■ **Task**
Copy each line in the data below that contains the word "degrees".

■ **Material provided**
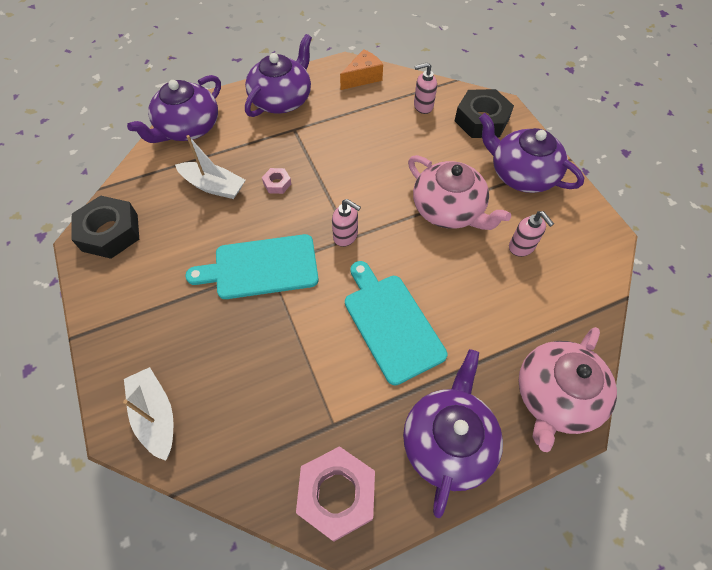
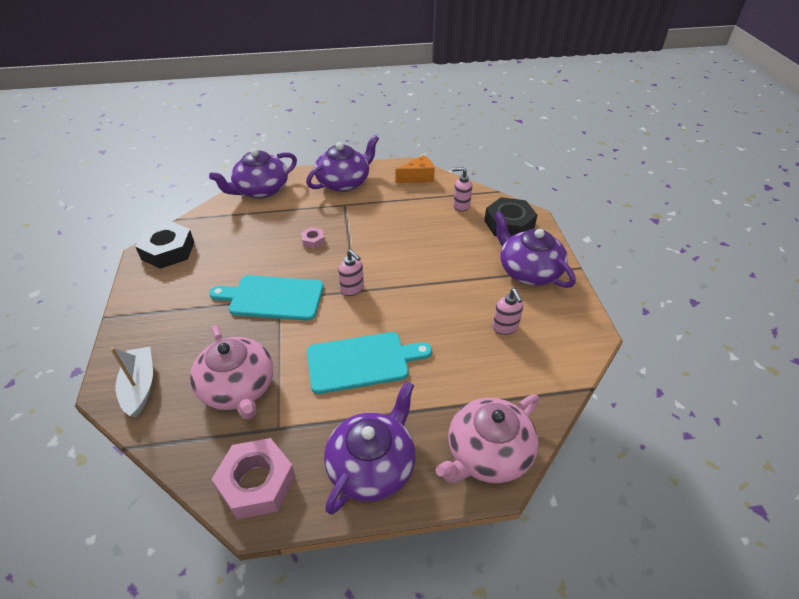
camera: 15 degrees right, 15 degrees down
(213, 186) = (261, 233): white boat -> none
(391, 323) = (362, 362): turquoise cutting board -> turquoise cutting board turned 90 degrees clockwise
(448, 209) = (450, 286): pink teapot -> pink teapot (238, 388)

■ **Your solution**
camera: 15 degrees right, 15 degrees down
(391, 323) = (362, 362): turquoise cutting board -> turquoise cutting board turned 90 degrees clockwise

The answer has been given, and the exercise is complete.